### Task prompt
Filter the entries, keeping every line with the string "mouse".

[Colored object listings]
((

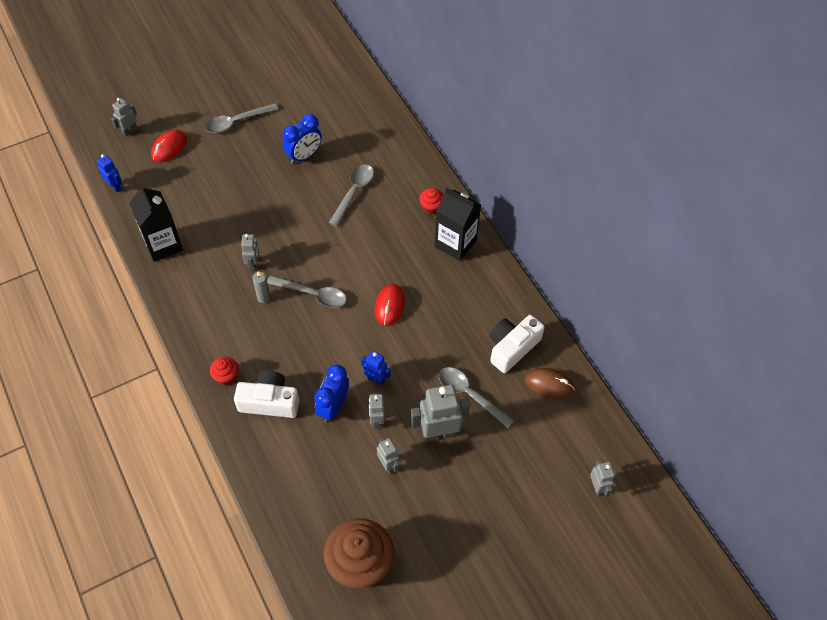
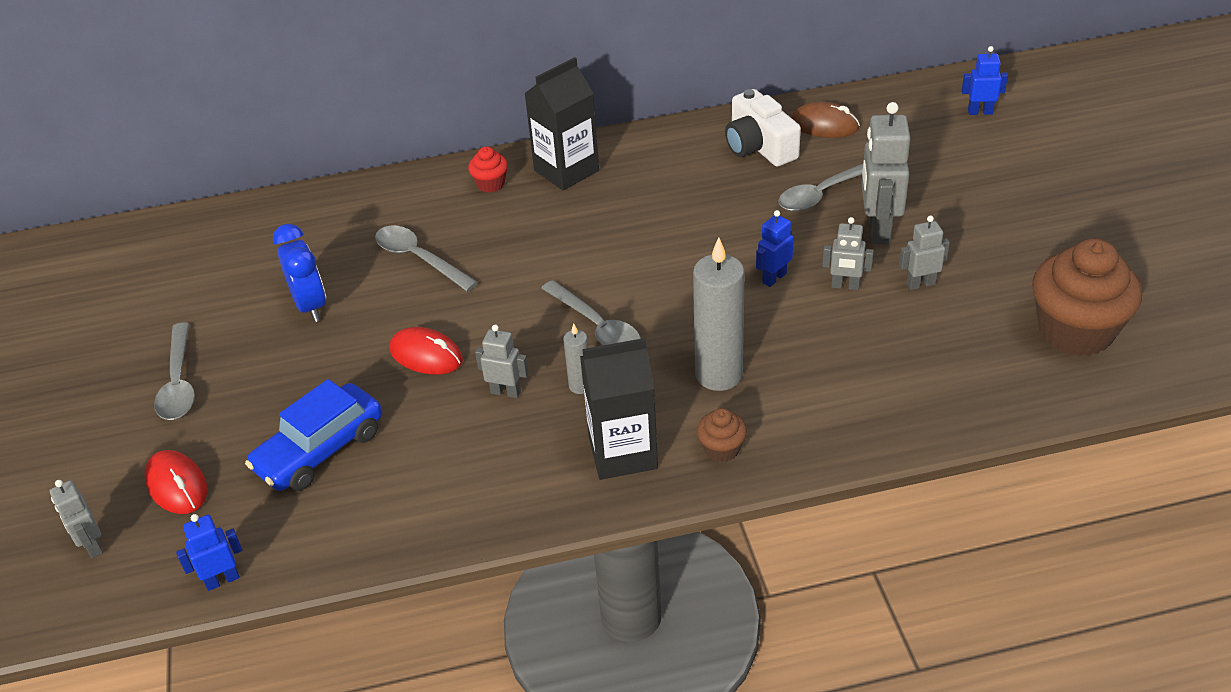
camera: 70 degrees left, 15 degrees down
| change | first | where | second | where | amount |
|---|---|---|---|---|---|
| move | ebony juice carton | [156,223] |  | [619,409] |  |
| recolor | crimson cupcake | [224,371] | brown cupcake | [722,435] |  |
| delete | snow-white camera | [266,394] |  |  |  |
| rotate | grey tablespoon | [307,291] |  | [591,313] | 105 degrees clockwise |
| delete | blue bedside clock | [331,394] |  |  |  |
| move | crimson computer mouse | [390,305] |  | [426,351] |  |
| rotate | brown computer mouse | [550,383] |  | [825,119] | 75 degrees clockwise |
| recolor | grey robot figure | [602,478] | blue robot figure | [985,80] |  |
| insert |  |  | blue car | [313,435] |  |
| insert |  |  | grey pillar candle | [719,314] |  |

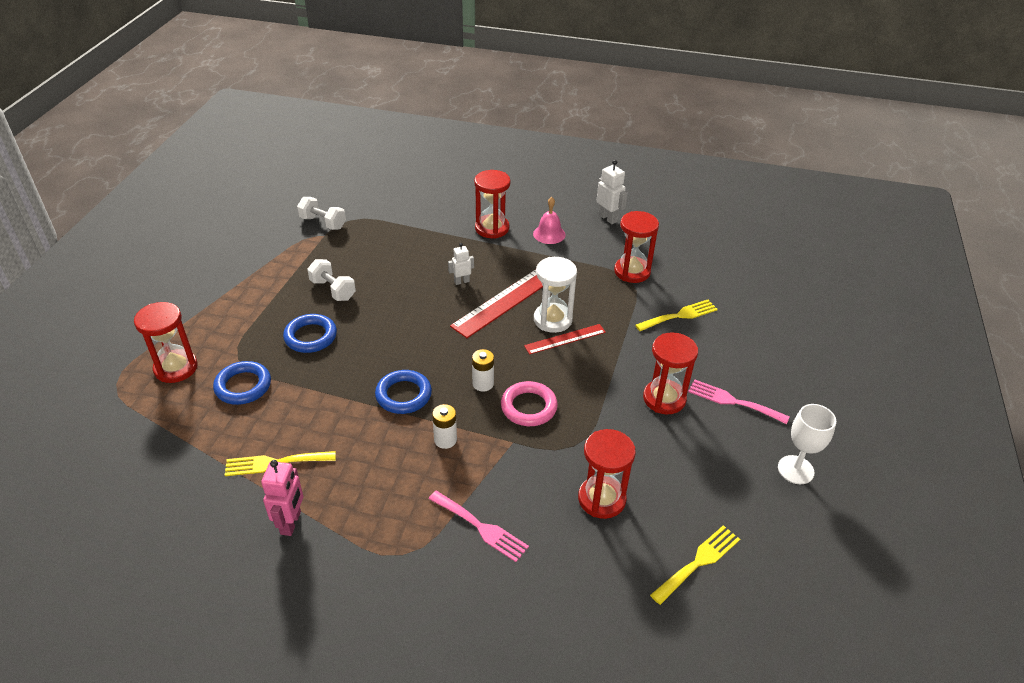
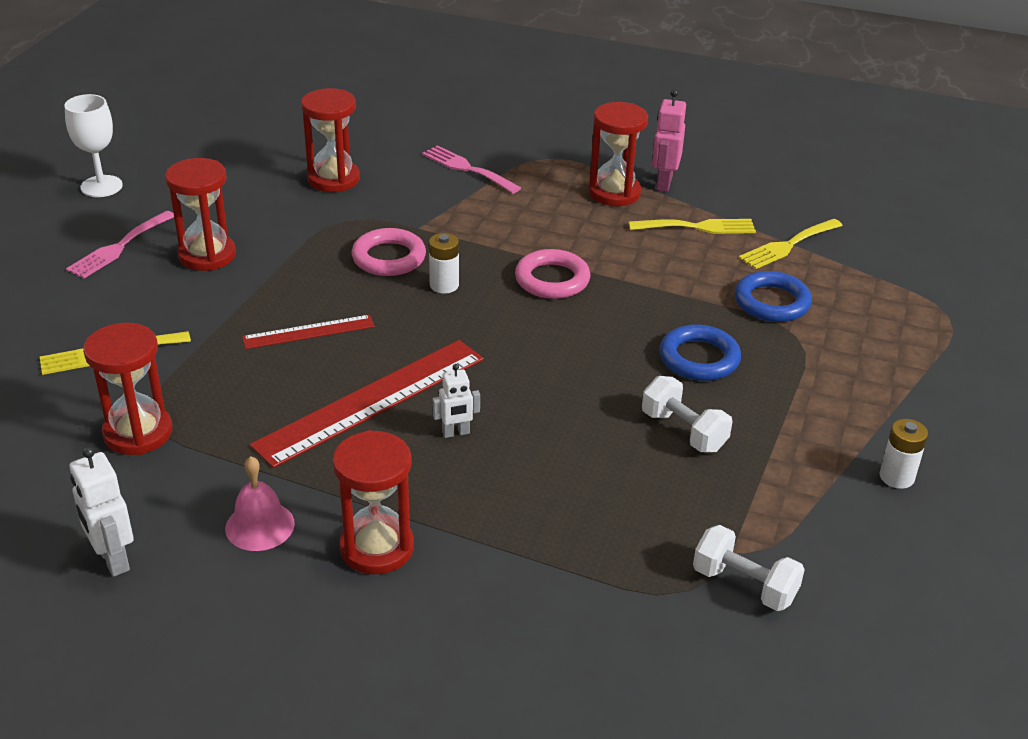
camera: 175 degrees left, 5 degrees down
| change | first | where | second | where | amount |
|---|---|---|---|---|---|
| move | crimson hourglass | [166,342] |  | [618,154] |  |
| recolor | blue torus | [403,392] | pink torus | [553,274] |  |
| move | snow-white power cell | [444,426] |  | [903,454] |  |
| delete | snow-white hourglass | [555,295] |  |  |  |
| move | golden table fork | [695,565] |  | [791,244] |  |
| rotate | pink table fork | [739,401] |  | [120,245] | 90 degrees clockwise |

))
((

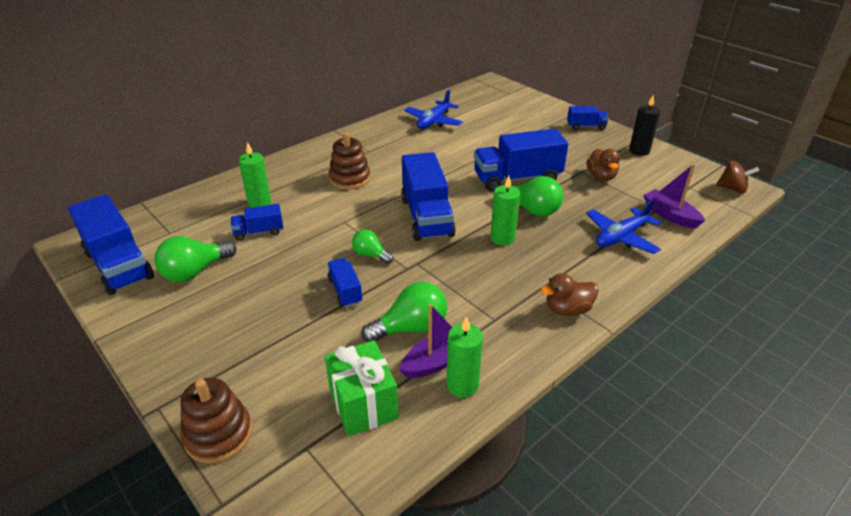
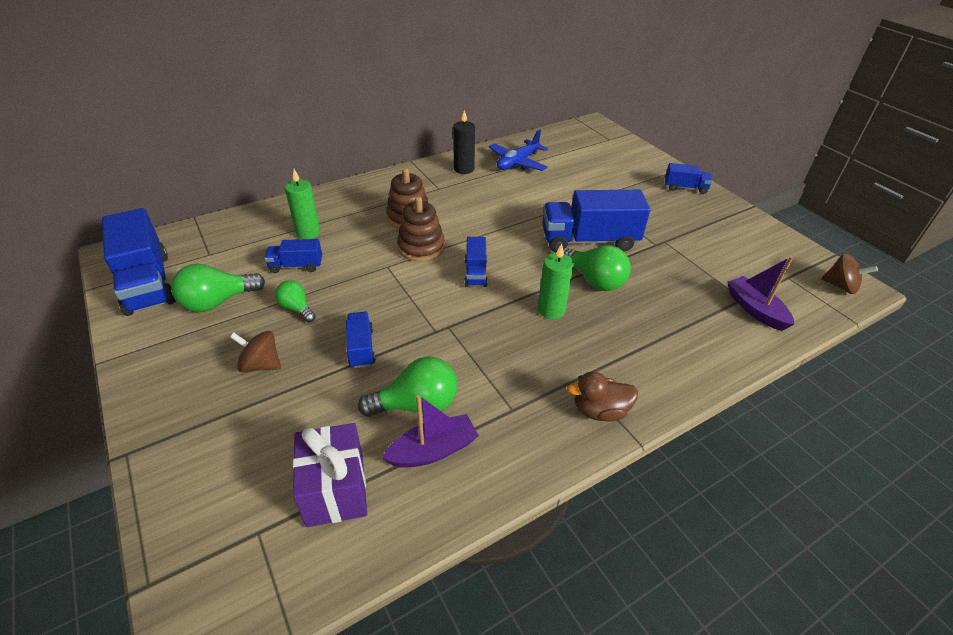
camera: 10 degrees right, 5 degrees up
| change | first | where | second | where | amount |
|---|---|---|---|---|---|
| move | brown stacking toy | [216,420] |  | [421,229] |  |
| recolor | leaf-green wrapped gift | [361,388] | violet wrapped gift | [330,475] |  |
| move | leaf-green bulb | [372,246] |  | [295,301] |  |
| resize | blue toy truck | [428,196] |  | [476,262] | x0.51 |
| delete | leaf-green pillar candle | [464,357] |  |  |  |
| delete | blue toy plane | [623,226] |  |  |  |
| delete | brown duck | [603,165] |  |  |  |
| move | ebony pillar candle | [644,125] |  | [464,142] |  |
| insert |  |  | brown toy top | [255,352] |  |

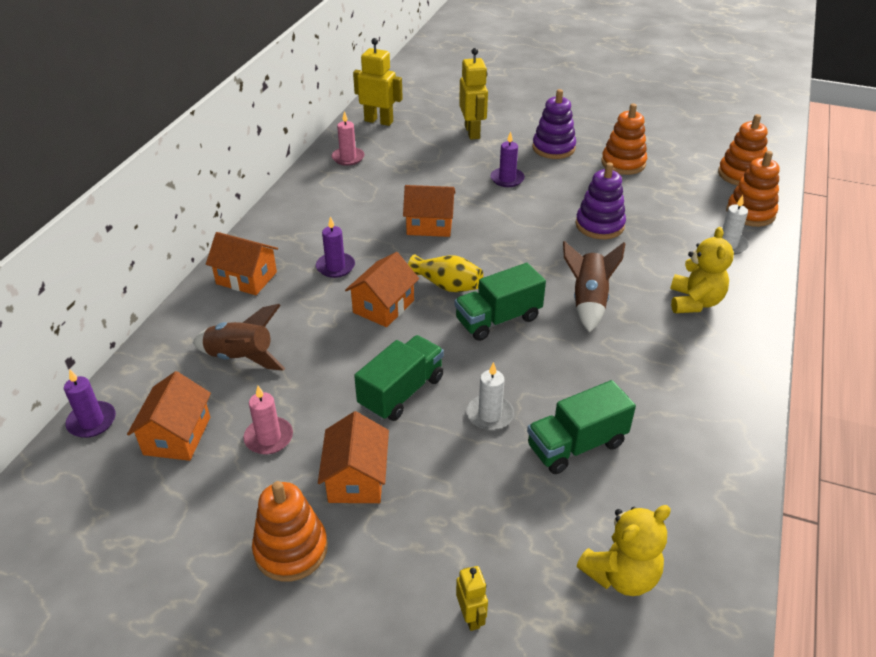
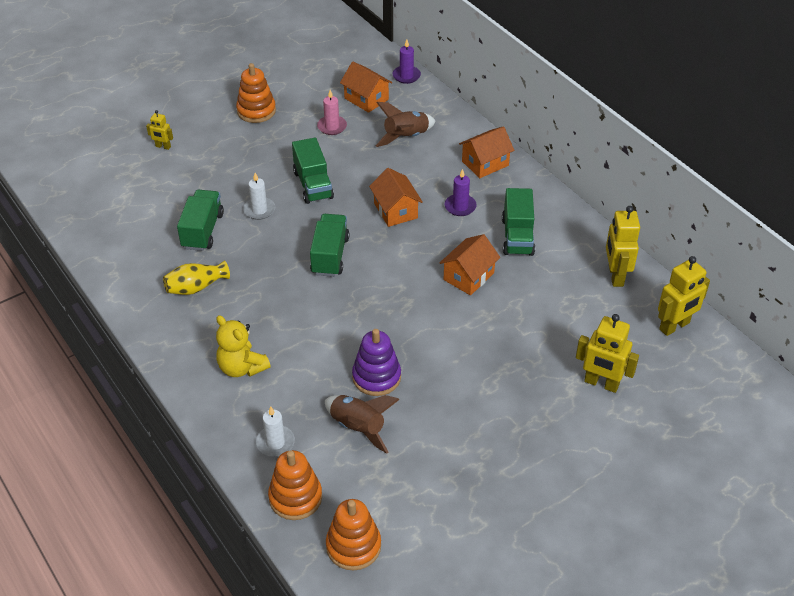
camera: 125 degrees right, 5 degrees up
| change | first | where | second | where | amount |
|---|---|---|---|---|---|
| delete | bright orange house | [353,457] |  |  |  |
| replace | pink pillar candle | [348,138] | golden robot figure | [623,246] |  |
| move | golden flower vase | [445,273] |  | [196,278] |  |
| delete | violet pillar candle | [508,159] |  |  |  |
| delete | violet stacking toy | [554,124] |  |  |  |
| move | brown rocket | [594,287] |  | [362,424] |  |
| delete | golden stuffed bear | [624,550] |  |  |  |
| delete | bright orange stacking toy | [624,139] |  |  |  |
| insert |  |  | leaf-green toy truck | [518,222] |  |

))

### Expected output
| move | crimson computer mouse | [390,305] |  | [426,351] |  |
| rotate | brown computer mouse | [550,383] |  | [825,119] | 75 degrees clockwise |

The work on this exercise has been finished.